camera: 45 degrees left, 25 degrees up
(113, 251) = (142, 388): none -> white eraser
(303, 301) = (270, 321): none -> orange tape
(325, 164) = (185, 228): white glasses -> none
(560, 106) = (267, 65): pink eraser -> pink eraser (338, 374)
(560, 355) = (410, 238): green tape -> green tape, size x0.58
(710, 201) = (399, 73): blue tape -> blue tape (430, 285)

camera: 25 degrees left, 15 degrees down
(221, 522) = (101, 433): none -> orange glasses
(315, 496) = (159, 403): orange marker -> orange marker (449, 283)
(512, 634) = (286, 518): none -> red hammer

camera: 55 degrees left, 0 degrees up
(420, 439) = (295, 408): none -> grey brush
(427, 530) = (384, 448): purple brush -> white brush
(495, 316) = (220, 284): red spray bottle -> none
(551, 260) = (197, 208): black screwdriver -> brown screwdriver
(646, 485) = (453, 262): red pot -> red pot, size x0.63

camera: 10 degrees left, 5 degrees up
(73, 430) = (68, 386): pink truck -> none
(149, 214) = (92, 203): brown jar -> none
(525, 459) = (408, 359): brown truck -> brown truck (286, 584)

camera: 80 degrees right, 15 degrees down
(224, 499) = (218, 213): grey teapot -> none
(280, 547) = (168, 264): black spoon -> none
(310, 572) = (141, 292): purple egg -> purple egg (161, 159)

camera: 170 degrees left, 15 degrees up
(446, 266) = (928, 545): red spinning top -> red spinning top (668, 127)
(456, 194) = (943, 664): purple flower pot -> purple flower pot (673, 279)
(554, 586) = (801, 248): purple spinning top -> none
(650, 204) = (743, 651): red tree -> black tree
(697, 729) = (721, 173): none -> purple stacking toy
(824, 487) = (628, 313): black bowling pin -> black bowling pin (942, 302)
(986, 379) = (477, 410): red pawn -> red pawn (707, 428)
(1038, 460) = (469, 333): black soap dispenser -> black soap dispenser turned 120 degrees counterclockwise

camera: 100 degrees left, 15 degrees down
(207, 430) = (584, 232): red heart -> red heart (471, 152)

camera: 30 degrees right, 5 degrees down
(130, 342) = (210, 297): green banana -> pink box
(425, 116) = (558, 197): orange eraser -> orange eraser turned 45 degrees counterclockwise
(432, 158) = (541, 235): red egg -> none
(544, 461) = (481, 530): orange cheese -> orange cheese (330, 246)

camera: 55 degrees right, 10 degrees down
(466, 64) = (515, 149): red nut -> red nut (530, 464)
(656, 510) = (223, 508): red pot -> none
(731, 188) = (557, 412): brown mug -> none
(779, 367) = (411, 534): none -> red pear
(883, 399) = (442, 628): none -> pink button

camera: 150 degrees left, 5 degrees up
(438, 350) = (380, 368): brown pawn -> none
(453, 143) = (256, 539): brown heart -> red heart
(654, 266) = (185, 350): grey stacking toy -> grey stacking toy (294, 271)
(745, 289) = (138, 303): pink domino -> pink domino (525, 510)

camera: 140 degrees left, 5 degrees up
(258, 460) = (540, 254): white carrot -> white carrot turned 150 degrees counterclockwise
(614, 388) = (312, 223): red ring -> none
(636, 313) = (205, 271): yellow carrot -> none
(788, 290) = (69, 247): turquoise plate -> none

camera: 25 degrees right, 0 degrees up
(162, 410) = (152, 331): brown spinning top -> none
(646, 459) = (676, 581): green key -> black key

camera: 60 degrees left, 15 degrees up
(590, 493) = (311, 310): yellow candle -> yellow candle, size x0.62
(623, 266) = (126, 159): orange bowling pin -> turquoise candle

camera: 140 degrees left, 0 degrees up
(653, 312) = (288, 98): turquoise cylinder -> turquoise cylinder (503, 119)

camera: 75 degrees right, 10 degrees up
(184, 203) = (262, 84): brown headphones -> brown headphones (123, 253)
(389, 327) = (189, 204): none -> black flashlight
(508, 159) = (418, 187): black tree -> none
====================
ACTIVITY: Of the entries listed above, reproduce only the lines starting at the line containing "(453, 143) = (256, 539): brown" and ending at the line containing "(653, 312) = (288, 98): turquoise". Include both, exactly as they stand.

TASK ANSWER:
(453, 143) = (256, 539): brown heart -> red heart
(654, 266) = (185, 350): grey stacking toy -> grey stacking toy (294, 271)
(745, 289) = (138, 303): pink domino -> pink domino (525, 510)

camera: 140 degrees left, 5 degrees up
(258, 460) = (540, 254): white carrot -> white carrot turned 150 degrees counterclockwise
(614, 388) = (312, 223): red ring -> none
(636, 313) = (205, 271): yellow carrot -> none
(788, 290) = (69, 247): turquoise plate -> none

camera: 25 degrees right, 0 degrees up
(162, 410) = (152, 331): brown spinning top -> none
(646, 459) = (676, 581): green key -> black key

camera: 60 degrees left, 15 degrees up
(590, 493) = (311, 310): yellow candle -> yellow candle, size x0.62
(623, 266) = (126, 159): orange bowling pin -> turquoise candle

camera: 140 degrees left, 0 degrees up
(653, 312) = (288, 98): turquoise cylinder -> turquoise cylinder (503, 119)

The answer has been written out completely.